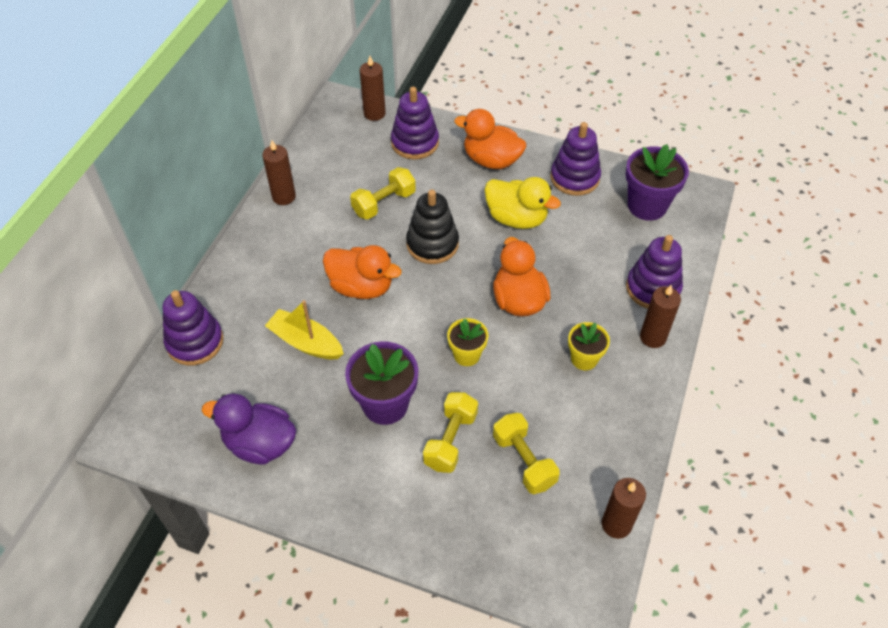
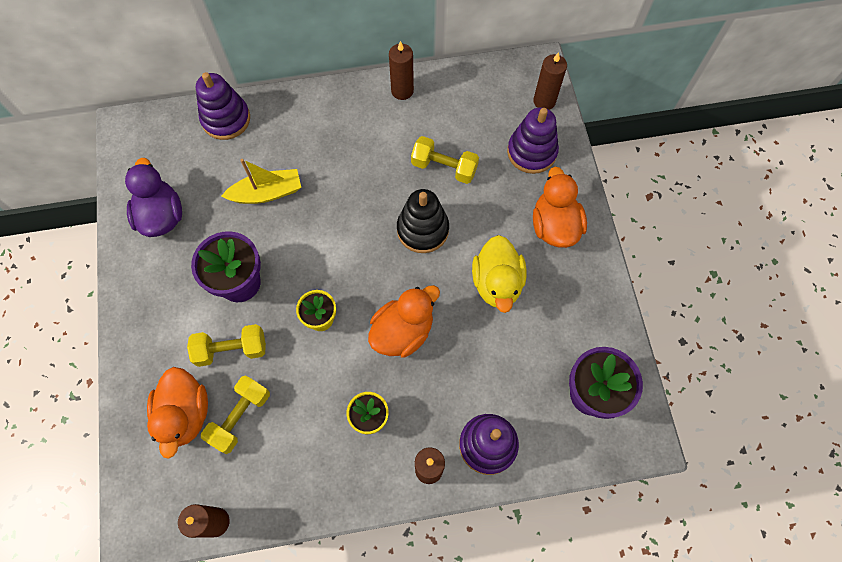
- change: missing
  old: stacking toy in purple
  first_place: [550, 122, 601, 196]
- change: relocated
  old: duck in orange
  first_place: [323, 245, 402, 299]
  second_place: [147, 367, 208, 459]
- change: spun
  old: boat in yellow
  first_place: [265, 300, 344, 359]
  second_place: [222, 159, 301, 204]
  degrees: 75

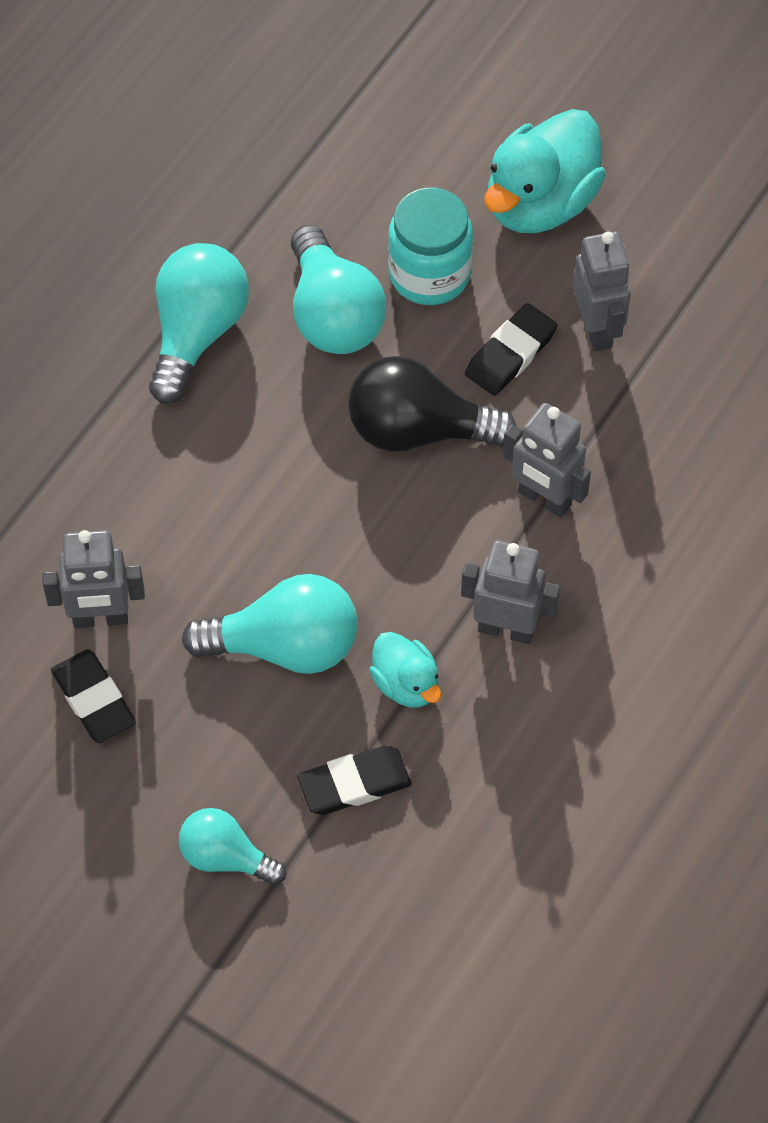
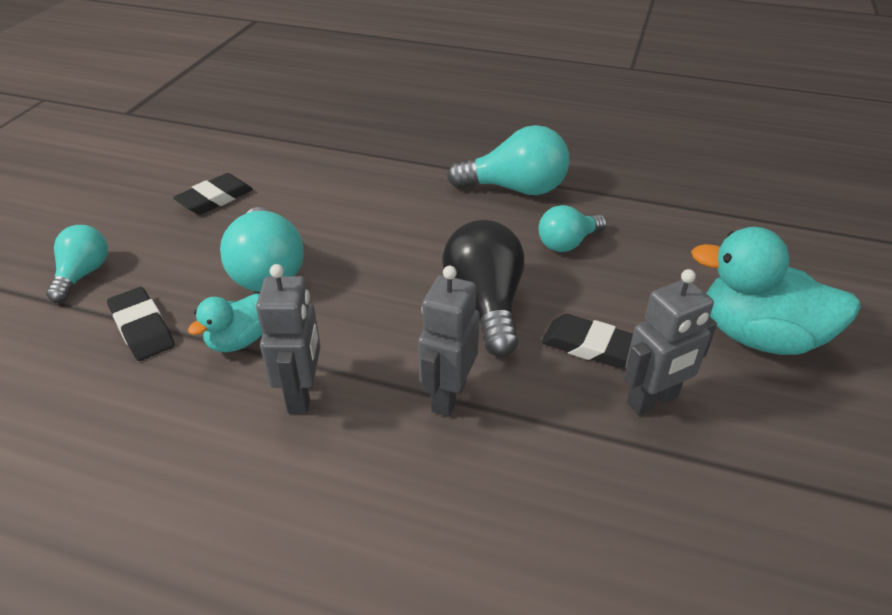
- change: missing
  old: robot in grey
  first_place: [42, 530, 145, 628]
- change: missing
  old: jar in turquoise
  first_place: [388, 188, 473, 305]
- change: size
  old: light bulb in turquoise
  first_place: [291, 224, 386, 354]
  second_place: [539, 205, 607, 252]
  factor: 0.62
-------------------------
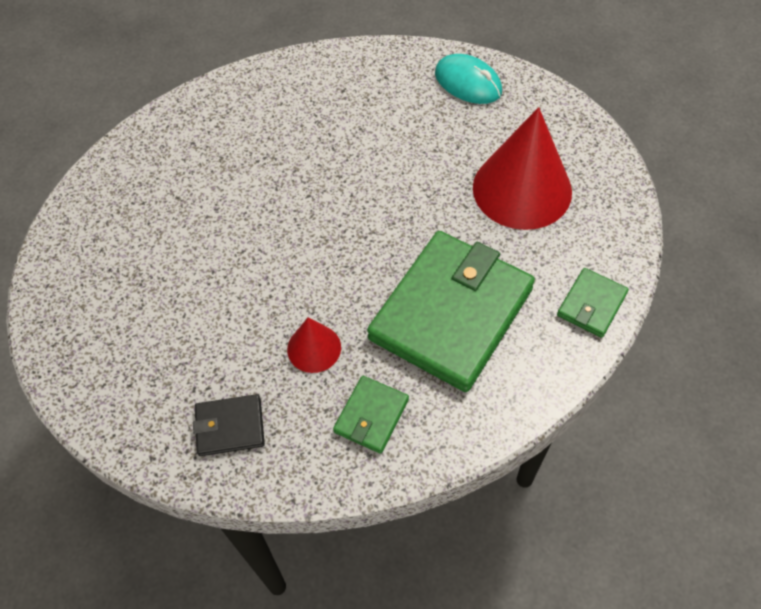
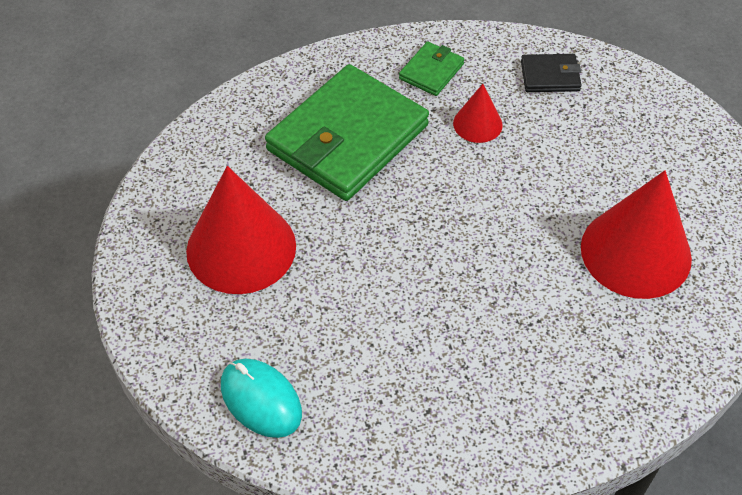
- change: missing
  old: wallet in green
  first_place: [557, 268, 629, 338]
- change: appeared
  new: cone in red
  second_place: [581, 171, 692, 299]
-------------------------
*TASK ITEM*
Only one stretch of the records above is wanted: the lines between the one holding "old: boat in yellow" and the one holding "second_place: [222, 159, 301, 204]", inclusive, reproduced exactly.

*YOUR RESPONSE*
  old: boat in yellow
  first_place: [265, 300, 344, 359]
  second_place: [222, 159, 301, 204]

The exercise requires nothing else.